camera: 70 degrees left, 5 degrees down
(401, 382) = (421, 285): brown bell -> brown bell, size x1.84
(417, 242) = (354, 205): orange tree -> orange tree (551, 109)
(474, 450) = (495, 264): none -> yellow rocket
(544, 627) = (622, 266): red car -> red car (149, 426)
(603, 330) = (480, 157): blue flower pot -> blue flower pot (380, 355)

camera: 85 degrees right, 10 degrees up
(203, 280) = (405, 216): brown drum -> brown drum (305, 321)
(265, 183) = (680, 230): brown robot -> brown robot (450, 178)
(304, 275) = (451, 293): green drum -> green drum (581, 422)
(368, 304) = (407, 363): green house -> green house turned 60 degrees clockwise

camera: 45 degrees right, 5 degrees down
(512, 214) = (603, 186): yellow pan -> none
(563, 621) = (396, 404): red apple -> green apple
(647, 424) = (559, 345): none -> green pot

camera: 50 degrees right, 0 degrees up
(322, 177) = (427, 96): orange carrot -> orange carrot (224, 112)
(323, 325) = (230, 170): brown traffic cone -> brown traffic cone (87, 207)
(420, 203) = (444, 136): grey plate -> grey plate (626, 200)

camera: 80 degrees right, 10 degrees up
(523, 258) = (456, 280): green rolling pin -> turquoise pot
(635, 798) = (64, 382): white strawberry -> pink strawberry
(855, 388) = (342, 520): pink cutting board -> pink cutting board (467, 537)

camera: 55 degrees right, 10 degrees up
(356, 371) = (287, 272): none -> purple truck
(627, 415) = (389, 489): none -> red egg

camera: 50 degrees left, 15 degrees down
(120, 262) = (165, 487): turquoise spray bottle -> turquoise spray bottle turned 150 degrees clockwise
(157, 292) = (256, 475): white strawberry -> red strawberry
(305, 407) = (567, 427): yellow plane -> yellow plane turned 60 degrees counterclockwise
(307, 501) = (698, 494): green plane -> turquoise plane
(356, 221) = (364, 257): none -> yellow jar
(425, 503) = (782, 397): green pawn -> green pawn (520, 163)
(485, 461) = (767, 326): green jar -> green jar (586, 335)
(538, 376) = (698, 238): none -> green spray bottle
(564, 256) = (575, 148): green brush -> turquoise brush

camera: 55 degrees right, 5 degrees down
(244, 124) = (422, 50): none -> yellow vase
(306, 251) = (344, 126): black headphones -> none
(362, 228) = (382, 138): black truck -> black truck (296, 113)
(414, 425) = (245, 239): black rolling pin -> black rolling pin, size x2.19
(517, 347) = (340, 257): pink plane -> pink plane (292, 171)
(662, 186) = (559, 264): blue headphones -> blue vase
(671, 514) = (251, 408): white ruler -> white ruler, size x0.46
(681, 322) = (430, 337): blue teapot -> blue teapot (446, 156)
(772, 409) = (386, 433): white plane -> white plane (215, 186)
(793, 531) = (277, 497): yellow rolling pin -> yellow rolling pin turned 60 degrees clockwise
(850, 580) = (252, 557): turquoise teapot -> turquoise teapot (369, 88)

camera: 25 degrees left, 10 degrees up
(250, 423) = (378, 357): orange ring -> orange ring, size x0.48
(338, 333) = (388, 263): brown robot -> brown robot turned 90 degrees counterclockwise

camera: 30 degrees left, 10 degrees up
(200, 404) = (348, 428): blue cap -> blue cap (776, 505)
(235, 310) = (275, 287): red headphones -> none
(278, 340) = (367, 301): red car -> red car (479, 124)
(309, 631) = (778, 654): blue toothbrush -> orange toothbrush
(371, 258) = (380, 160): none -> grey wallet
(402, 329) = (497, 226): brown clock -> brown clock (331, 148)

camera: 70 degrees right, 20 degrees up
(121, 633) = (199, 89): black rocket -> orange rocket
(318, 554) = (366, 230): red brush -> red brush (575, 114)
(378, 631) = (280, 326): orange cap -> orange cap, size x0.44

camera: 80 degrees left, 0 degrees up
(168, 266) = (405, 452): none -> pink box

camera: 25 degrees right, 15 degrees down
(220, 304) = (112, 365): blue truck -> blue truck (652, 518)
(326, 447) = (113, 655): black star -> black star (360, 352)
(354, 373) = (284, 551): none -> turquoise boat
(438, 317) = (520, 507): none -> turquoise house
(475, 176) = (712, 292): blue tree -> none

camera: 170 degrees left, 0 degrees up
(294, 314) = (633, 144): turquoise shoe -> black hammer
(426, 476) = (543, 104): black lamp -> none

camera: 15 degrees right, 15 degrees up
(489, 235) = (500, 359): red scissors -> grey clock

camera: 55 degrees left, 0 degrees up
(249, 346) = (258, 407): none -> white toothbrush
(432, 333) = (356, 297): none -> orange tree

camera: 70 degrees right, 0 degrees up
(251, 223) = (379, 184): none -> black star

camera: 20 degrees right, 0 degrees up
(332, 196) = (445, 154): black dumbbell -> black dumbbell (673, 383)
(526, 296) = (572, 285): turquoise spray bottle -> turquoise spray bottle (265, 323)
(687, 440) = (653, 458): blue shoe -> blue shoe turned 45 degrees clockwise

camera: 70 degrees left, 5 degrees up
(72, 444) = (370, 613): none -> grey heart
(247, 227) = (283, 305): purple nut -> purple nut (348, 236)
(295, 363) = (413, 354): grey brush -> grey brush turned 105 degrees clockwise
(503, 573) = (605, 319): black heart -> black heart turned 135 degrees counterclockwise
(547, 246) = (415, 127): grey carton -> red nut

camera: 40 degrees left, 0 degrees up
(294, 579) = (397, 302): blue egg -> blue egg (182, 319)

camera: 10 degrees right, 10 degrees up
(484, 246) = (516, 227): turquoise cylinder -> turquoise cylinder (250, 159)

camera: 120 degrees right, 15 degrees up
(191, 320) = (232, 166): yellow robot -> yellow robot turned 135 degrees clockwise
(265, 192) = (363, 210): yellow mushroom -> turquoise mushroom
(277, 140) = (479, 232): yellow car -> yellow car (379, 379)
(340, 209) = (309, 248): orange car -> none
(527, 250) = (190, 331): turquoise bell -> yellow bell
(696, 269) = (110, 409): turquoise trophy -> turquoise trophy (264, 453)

========

### Your task
Using the material above, please count the lines in which the word "strawberry" occurs and give the number with nothing added.

### Written reply
2